### TASK OBJECTIVE
Look through the data that follows and copy each line with the string "none".

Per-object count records
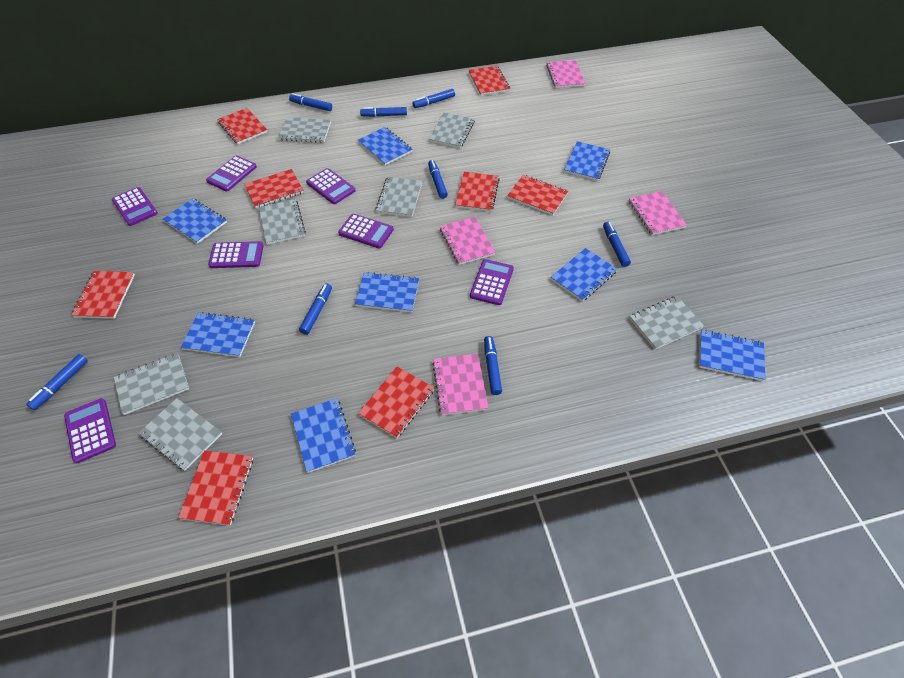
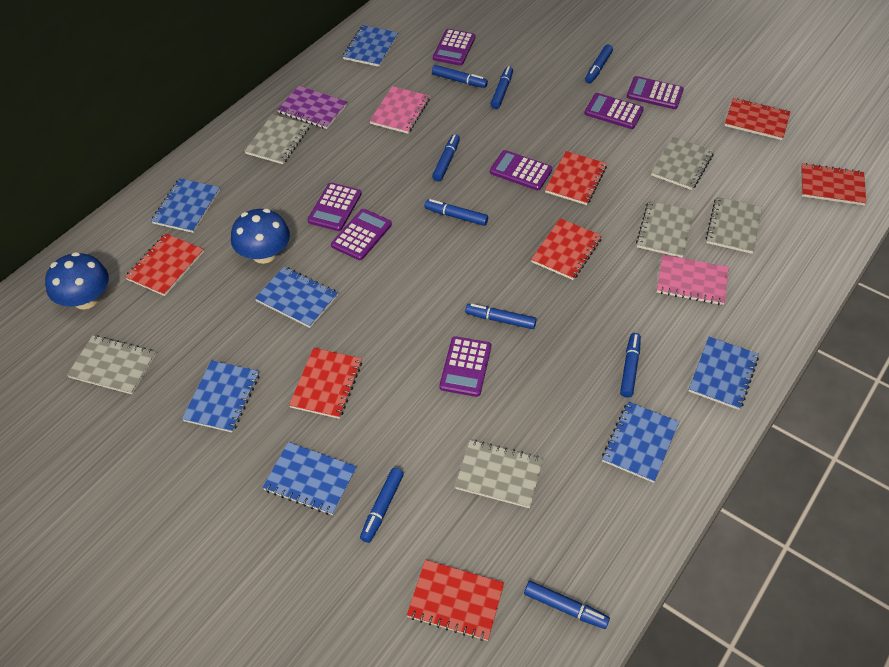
blue marker: [26,354,88,410] [289,93,332,111] [299,283,332,335] [360,107,407,117] [412,89,455,108] [428,160,448,199] [484,336,502,395] [603,222,631,267] = 8 -> [360,468,404,543] [424,199,488,226] [432,65,488,88] [432,134,460,181] [465,304,536,329] [491,66,513,109] [524,581,610,629] [585,44,613,83] [620,333,641,398] = 9
blue mushroom: none = 0 -> [45,252,109,309] [231,209,290,264] = 2
blue notebook: [163,198,227,244] [181,312,255,357] [291,398,356,473] [355,272,419,312] [358,127,413,165] [551,248,617,302] [564,141,610,181] [699,330,766,381] = 8 -> [151,178,220,233] [182,360,260,433] [255,267,338,328] [262,442,357,515] [343,25,398,67] [602,401,679,483] [689,337,759,410] = 7
grey notebook: [114,353,189,415] [138,398,222,471] [259,199,306,245] [278,117,331,143] [375,177,422,217] [429,113,475,148] [629,296,704,350] = 7 -> [67,335,156,394] [245,114,310,164] [455,440,543,508] [636,201,694,258] [651,137,714,190] [706,197,762,254] = 6
pink notebook: [432,354,488,415] [440,217,496,265] [546,60,586,88] [629,191,687,235] = 4 -> [370,86,430,134] [657,255,729,305] = 2
purple notebook: none = 0 -> [277,86,347,129] = 1
red notebook: [71,271,135,319] [178,450,253,526] [217,108,268,144] [244,169,304,208] [358,367,434,438] [455,172,500,212] [469,66,510,96] [507,175,568,215] = 8 -> [125,233,204,296] [289,348,362,419] [407,560,504,641] [531,218,602,280] [545,151,607,205] [725,98,791,140] [801,163,866,205] = 7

### RESULT
blue mushroom: none = 0 -> [45,252,109,309] [231,209,290,264] = 2
purple notebook: none = 0 -> [277,86,347,129] = 1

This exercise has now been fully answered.